Aim of the exercise: Below is some data. Retype exactly the lines starting at the one with "(752, 197) = (519, 663): none -> blue heart" and ending at the one with "(431, 465) = (326, 296): black".

Data for the task:
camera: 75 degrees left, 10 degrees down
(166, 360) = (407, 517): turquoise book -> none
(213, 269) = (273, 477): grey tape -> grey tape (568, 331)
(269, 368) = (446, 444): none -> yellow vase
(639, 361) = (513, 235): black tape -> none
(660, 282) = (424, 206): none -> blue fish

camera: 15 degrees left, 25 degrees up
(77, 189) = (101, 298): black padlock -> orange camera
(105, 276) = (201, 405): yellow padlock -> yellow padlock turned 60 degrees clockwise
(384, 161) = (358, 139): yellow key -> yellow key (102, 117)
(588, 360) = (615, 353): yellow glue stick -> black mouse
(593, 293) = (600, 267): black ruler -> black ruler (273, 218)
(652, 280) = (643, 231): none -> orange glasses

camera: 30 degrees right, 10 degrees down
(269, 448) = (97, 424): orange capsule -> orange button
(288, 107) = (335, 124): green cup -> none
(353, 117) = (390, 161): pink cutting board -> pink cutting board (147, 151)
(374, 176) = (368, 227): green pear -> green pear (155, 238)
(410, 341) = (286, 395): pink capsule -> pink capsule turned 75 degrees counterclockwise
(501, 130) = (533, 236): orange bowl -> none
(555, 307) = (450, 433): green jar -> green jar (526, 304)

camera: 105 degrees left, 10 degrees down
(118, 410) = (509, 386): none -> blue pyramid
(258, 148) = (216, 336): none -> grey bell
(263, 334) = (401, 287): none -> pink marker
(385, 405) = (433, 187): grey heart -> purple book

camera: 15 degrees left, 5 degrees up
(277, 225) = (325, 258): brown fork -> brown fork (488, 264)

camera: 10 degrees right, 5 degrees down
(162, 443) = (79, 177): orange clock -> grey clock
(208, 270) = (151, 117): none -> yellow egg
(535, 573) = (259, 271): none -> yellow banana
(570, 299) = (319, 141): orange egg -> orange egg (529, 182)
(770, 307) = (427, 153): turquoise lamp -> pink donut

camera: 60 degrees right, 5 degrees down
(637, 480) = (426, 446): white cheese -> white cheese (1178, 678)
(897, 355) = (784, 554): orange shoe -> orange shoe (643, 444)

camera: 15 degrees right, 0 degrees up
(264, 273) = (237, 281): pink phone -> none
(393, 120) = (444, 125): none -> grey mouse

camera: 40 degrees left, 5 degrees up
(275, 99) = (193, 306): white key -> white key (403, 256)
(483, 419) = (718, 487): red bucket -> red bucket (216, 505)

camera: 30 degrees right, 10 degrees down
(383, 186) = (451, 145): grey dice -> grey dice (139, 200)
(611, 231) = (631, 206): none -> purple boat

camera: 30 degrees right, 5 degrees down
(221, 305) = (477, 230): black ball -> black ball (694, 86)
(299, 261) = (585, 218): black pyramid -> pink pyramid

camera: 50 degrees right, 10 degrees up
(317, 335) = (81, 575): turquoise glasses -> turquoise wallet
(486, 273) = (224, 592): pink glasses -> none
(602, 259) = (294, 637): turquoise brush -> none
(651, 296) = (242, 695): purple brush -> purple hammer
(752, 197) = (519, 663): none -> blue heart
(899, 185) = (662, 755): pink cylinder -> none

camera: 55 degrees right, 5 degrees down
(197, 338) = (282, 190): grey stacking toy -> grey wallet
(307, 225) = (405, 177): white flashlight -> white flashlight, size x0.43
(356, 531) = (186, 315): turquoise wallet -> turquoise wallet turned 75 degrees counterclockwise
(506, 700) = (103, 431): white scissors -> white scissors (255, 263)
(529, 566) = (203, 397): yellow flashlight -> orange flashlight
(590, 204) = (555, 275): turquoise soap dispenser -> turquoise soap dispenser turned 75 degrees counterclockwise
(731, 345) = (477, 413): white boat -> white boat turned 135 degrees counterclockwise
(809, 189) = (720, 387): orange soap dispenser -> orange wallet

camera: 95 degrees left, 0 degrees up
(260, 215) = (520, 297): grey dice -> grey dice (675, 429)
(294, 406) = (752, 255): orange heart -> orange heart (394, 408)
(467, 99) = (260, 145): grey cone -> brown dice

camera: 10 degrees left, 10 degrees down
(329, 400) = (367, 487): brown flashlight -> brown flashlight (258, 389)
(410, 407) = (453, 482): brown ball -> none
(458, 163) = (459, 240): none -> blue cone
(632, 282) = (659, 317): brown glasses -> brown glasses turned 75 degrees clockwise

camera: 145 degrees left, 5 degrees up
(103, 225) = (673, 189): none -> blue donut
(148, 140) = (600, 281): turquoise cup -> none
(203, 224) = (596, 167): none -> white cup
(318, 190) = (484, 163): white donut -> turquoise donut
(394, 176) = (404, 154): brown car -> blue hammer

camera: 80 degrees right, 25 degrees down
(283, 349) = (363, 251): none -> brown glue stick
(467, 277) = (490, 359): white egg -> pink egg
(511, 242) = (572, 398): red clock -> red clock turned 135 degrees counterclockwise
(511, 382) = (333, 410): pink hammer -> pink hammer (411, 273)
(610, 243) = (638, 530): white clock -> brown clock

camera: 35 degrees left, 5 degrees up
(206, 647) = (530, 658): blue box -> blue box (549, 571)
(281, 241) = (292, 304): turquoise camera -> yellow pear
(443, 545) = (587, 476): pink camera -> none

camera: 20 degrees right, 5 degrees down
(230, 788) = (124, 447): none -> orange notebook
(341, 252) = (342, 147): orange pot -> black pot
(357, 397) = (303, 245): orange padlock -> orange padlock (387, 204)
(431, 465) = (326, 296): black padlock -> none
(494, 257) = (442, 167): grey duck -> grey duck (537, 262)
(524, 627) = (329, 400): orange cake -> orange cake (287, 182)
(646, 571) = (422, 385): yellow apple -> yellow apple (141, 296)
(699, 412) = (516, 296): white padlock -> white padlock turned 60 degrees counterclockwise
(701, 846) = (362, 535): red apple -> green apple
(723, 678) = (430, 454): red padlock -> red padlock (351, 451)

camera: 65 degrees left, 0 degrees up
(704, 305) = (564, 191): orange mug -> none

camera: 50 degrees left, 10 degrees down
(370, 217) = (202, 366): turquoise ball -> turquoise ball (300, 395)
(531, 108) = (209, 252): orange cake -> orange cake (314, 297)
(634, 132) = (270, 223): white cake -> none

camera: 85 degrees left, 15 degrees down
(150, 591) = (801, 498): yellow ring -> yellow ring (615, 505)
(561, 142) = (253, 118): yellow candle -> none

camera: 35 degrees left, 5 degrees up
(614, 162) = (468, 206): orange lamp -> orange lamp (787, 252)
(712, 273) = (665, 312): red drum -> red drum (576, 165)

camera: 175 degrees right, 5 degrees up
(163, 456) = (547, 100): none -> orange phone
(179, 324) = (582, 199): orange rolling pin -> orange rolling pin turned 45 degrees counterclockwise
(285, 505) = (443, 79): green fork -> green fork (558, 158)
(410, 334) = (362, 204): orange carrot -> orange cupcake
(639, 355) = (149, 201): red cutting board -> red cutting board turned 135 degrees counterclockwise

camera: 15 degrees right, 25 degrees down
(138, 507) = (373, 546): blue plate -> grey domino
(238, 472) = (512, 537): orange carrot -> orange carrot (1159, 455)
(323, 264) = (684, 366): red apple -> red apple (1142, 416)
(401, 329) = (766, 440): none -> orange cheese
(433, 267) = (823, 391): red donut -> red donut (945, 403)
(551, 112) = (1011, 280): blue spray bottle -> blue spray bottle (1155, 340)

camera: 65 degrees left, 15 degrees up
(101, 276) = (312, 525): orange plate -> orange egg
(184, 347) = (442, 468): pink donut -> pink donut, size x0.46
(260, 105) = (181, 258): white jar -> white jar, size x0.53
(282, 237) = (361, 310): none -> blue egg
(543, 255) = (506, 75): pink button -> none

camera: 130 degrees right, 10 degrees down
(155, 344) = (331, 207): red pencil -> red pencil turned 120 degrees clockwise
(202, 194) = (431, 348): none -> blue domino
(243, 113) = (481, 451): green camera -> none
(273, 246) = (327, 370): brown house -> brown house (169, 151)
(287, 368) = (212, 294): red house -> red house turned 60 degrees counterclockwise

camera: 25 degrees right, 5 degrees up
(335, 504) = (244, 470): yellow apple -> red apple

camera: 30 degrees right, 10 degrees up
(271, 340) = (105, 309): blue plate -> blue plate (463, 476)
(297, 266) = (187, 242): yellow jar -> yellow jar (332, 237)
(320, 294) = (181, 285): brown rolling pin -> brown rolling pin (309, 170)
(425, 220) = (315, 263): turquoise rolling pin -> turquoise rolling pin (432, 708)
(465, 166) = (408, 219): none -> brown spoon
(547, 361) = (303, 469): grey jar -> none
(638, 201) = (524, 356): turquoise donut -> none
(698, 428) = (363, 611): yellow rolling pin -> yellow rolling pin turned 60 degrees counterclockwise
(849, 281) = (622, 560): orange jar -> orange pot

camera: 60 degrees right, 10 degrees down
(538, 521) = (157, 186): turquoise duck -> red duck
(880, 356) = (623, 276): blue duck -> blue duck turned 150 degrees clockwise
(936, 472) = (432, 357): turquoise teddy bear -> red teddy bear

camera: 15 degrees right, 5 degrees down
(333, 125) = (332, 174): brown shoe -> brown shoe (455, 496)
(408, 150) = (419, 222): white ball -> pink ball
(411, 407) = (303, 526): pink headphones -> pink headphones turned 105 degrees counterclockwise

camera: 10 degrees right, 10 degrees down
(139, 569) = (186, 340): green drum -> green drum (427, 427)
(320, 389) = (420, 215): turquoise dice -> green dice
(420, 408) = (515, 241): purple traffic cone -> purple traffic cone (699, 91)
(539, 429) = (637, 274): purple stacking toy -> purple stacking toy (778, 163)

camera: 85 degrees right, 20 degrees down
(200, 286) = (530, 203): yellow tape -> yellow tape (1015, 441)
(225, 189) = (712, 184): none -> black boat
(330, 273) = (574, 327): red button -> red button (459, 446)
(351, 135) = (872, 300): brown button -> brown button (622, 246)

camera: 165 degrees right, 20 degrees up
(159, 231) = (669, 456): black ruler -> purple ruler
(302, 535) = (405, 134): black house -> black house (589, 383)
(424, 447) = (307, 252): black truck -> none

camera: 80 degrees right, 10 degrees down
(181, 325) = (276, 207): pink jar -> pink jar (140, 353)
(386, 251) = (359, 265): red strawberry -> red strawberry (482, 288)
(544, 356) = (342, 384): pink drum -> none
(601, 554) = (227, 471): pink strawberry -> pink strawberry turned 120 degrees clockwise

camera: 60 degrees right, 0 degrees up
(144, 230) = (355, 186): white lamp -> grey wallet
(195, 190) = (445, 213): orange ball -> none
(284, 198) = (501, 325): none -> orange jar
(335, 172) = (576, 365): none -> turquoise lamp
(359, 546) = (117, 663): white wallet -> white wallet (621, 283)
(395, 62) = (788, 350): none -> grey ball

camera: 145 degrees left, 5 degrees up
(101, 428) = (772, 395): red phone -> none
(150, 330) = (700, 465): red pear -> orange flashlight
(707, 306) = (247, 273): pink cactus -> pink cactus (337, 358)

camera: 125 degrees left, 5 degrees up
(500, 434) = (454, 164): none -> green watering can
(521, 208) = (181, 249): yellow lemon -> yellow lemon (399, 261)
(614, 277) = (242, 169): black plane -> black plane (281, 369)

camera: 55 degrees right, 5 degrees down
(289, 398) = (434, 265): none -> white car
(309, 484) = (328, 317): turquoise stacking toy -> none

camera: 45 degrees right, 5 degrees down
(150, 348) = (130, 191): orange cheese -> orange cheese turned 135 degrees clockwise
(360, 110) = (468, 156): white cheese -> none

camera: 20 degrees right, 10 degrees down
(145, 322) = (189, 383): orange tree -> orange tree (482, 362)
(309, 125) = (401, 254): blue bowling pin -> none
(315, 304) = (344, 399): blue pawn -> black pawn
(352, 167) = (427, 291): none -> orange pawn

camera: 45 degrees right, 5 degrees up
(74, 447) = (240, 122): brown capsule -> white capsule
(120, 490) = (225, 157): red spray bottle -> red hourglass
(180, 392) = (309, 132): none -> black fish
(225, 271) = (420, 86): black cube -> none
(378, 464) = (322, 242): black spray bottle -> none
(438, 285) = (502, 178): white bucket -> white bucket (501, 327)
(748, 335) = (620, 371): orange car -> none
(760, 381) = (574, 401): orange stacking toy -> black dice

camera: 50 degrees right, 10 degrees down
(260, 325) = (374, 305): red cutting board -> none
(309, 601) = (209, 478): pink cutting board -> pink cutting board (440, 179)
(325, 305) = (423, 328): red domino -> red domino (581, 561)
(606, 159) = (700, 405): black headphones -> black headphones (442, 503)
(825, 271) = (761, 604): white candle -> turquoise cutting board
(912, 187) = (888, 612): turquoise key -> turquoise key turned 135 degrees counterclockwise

Answer to this problem:
(752, 197) = (519, 663): none -> blue heart
(899, 185) = (662, 755): pink cylinder -> none

camera: 55 degrees right, 5 degrees down
(197, 338) = (282, 190): grey stacking toy -> grey wallet
(307, 225) = (405, 177): white flashlight -> white flashlight, size x0.43
(356, 531) = (186, 315): turquoise wallet -> turquoise wallet turned 75 degrees counterclockwise
(506, 700) = (103, 431): white scissors -> white scissors (255, 263)
(529, 566) = (203, 397): yellow flashlight -> orange flashlight
(590, 204) = (555, 275): turquoise soap dispenser -> turquoise soap dispenser turned 75 degrees counterclockwise
(731, 345) = (477, 413): white boat -> white boat turned 135 degrees counterclockwise
(809, 189) = (720, 387): orange soap dispenser -> orange wallet

camera: 95 degrees left, 0 degrees up
(260, 215) = (520, 297): grey dice -> grey dice (675, 429)
(294, 406) = (752, 255): orange heart -> orange heart (394, 408)
(467, 99) = (260, 145): grey cone -> brown dice

camera: 10 degrees left, 10 degrees down
(329, 400) = (367, 487): brown flashlight -> brown flashlight (258, 389)
(410, 407) = (453, 482): brown ball -> none
(458, 163) = (459, 240): none -> blue cone
(632, 282) = (659, 317): brown glasses -> brown glasses turned 75 degrees clockwise

camera: 145 degrees left, 5 degrees up
(103, 225) = (673, 189): none -> blue donut
(148, 140) = (600, 281): turquoise cup -> none
(203, 224) = (596, 167): none -> white cup
(318, 190) = (484, 163): white donut -> turquoise donut
(394, 176) = (404, 154): brown car -> blue hammer

camera: 80 degrees right, 25 degrees down
(283, 349) = (363, 251): none -> brown glue stick
(467, 277) = (490, 359): white egg -> pink egg
(511, 242) = (572, 398): red clock -> red clock turned 135 degrees counterclockwise
(511, 382) = (333, 410): pink hammer -> pink hammer (411, 273)
(610, 243) = (638, 530): white clock -> brown clock

camera: 35 degrees left, 5 degrees up
(206, 647) = (530, 658): blue box -> blue box (549, 571)
(281, 241) = (292, 304): turquoise camera -> yellow pear
(443, 545) = (587, 476): pink camera -> none

camera: 20 degrees right, 5 degrees down
(230, 788) = (124, 447): none -> orange notebook
(341, 252) = (342, 147): orange pot -> black pot
(357, 397) = (303, 245): orange padlock -> orange padlock (387, 204)
(431, 465) = (326, 296): black padlock -> none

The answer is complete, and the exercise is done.